(TASK)
Since only the words are wanted, reproduce every entry exactly and leave the images behind.

*** RECORDS SHOWN ***

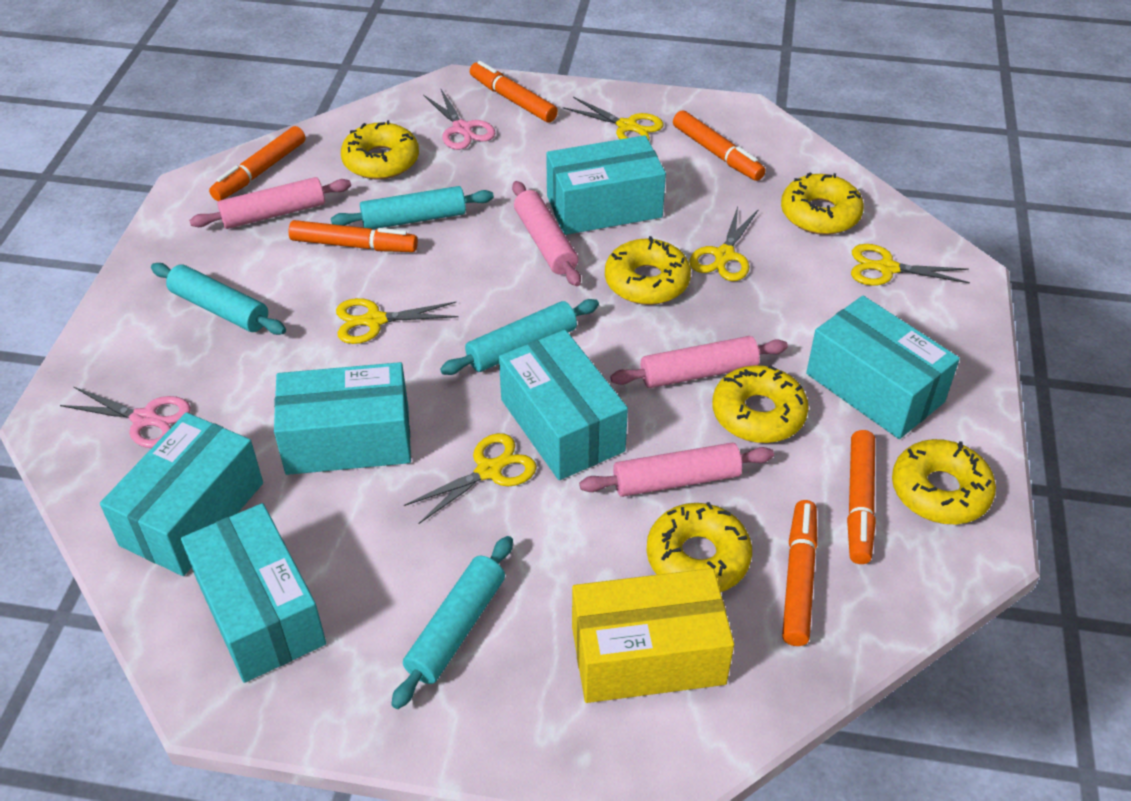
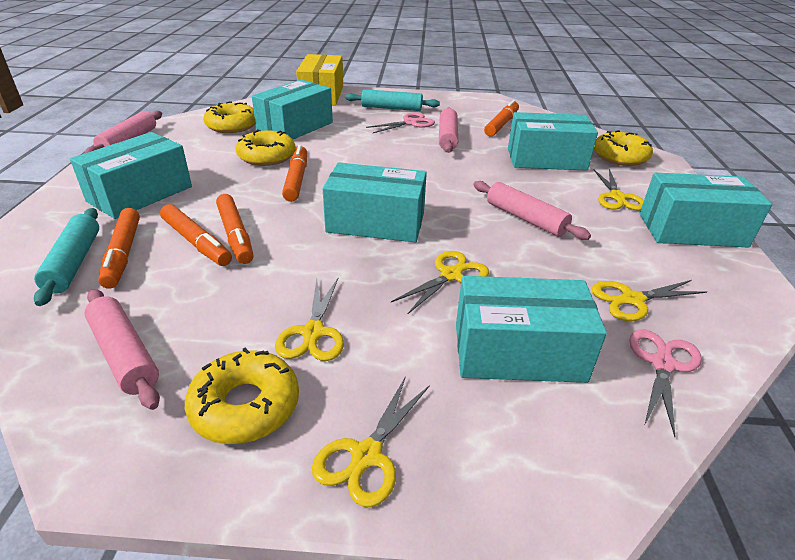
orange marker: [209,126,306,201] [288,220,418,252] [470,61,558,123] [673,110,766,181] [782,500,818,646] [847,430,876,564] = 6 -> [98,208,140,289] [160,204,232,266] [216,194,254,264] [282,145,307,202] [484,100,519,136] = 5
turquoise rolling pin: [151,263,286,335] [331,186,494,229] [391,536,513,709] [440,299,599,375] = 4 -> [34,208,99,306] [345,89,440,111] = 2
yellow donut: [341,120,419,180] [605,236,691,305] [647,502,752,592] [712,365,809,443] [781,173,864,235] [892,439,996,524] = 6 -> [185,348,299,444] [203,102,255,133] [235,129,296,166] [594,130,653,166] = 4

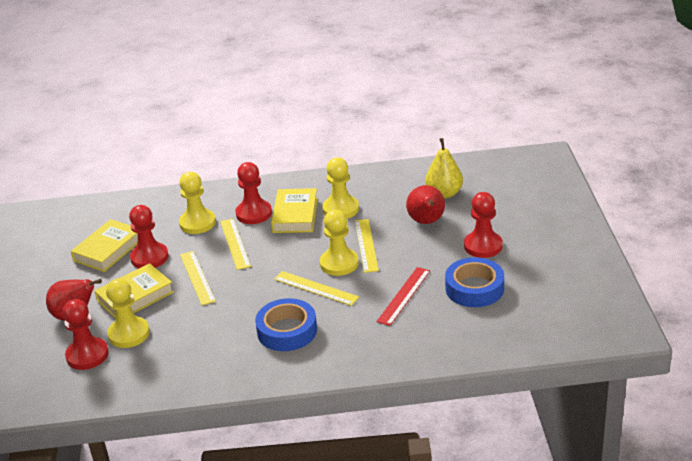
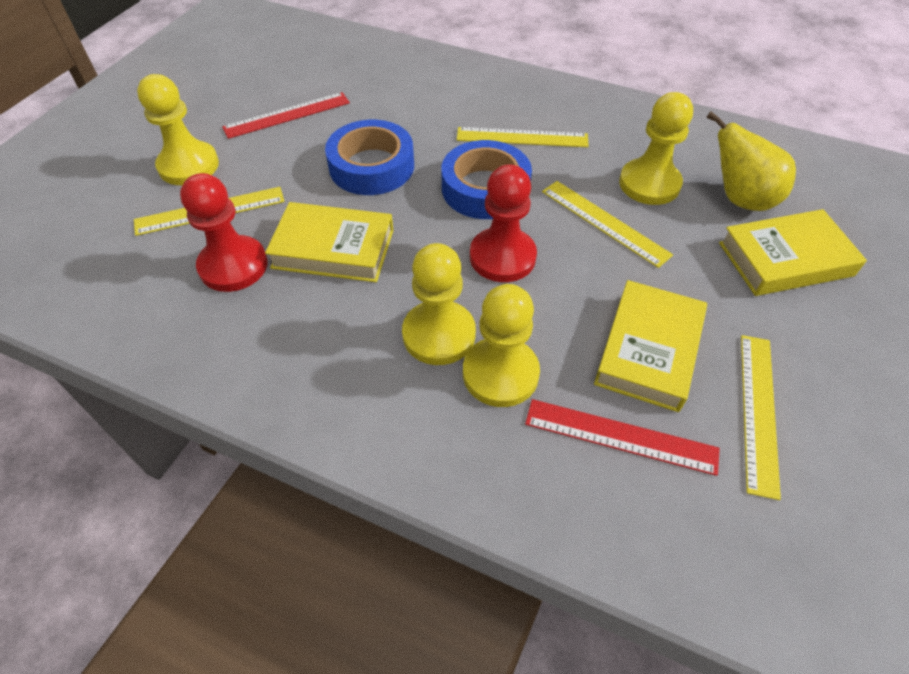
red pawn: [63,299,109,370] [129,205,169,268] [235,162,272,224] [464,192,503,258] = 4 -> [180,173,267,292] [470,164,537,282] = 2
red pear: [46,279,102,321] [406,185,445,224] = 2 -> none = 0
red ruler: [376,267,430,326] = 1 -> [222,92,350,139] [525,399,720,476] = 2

*** End of RECORDS SHOWN ***

(RESPONSE TO THIS TASK)
orange marker: [209,126,306,201] [288,220,418,252] [470,61,558,123] [673,110,766,181] [782,500,818,646] [847,430,876,564] = 6 -> [98,208,140,289] [160,204,232,266] [216,194,254,264] [282,145,307,202] [484,100,519,136] = 5
turquoise rolling pin: [151,263,286,335] [331,186,494,229] [391,536,513,709] [440,299,599,375] = 4 -> [34,208,99,306] [345,89,440,111] = 2
yellow donut: [341,120,419,180] [605,236,691,305] [647,502,752,592] [712,365,809,443] [781,173,864,235] [892,439,996,524] = 6 -> [185,348,299,444] [203,102,255,133] [235,129,296,166] [594,130,653,166] = 4

red pawn: [63,299,109,370] [129,205,169,268] [235,162,272,224] [464,192,503,258] = 4 -> [180,173,267,292] [470,164,537,282] = 2
red pear: [46,279,102,321] [406,185,445,224] = 2 -> none = 0
red ruler: [376,267,430,326] = 1 -> [222,92,350,139] [525,399,720,476] = 2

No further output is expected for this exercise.